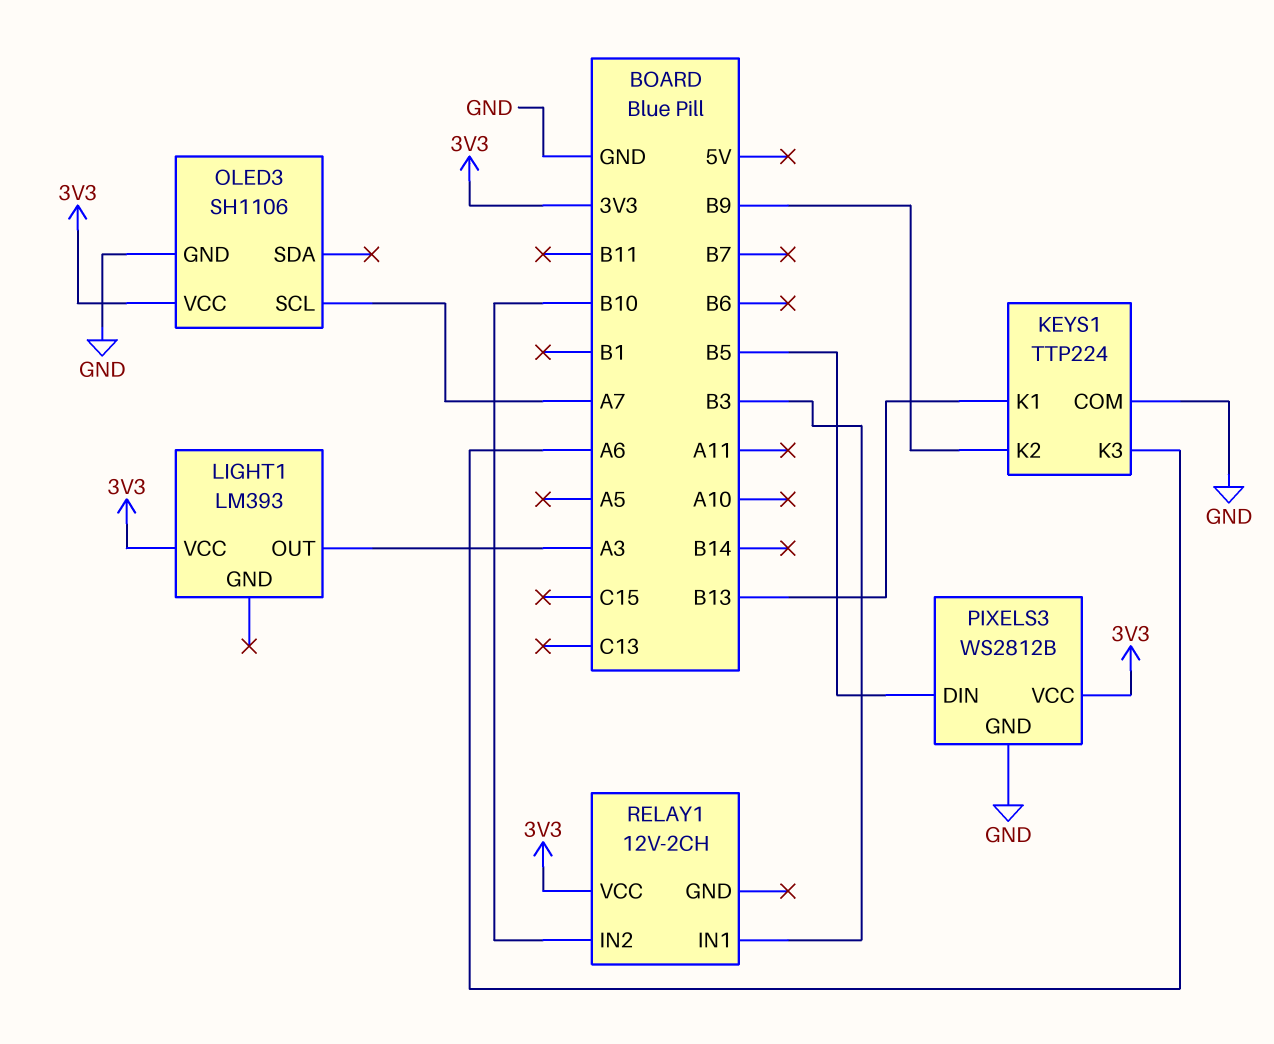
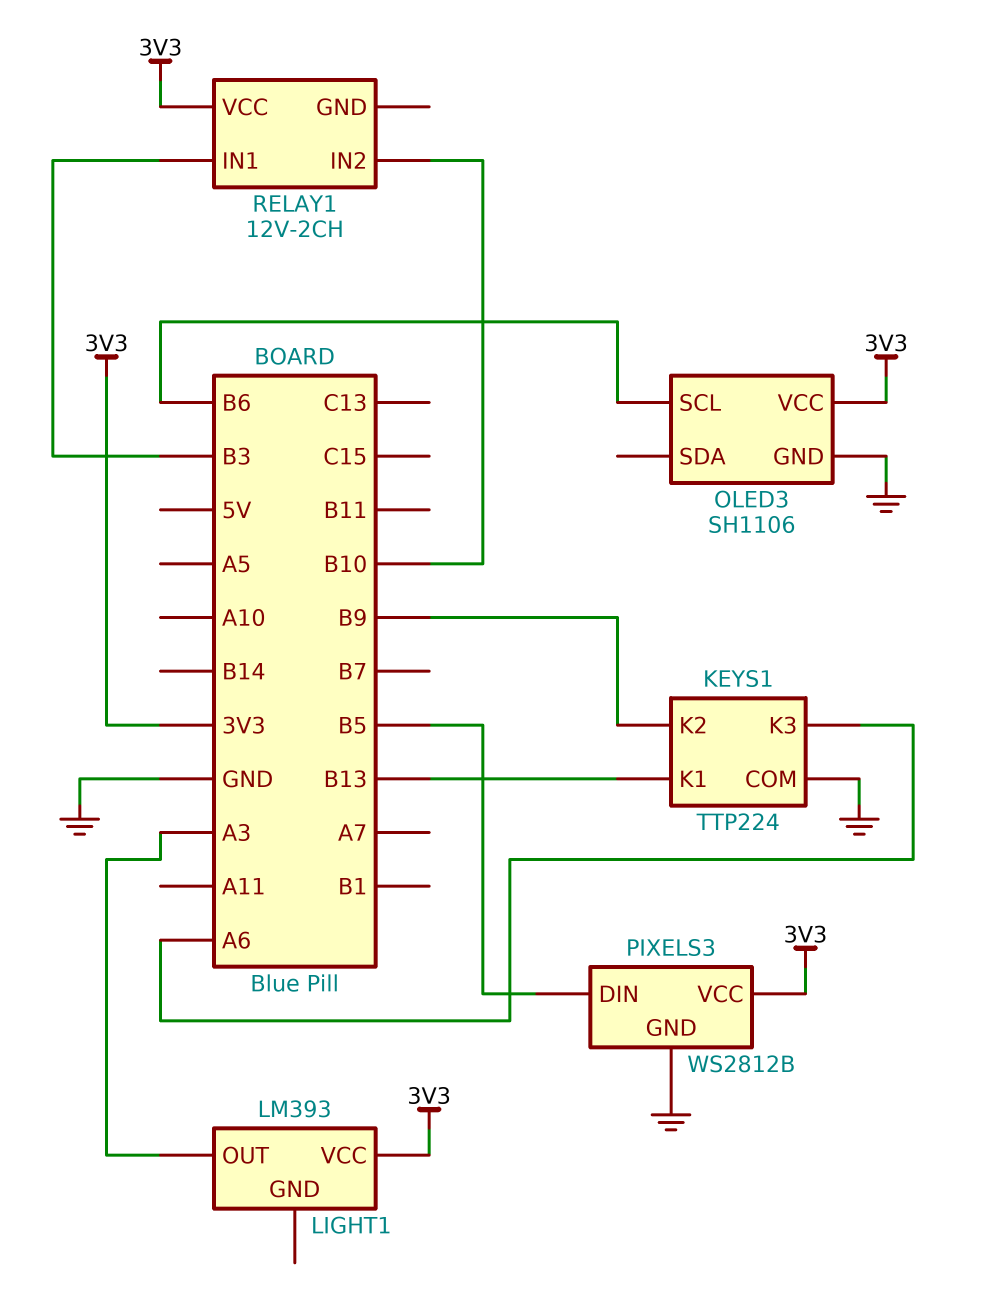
OLED3 pin SCL: A7 -> B6

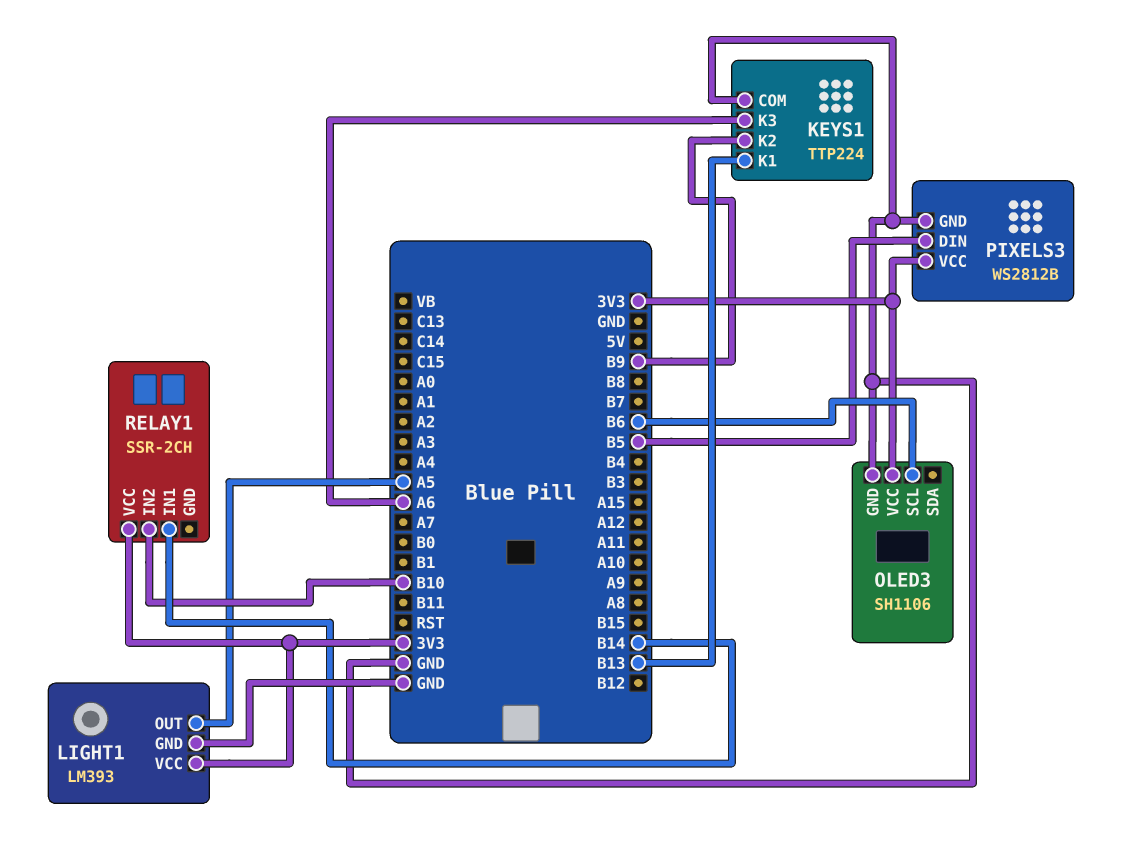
LIGHT1 pin GND: none -> GND
LIGHT1 pin OUT: A3 -> A5
RELAY1: 12V-2CH -> SSR-2CH
RELAY1 pin IN1: B3 -> B14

* * * * * * *

__Task statement__
Output the material above verbatim but exclude each picture.

__Written response__
OLED3 pin SCL: A7 -> B6

LIGHT1 pin GND: none -> GND
LIGHT1 pin OUT: A3 -> A5
RELAY1: 12V-2CH -> SSR-2CH
RELAY1 pin IN1: B3 -> B14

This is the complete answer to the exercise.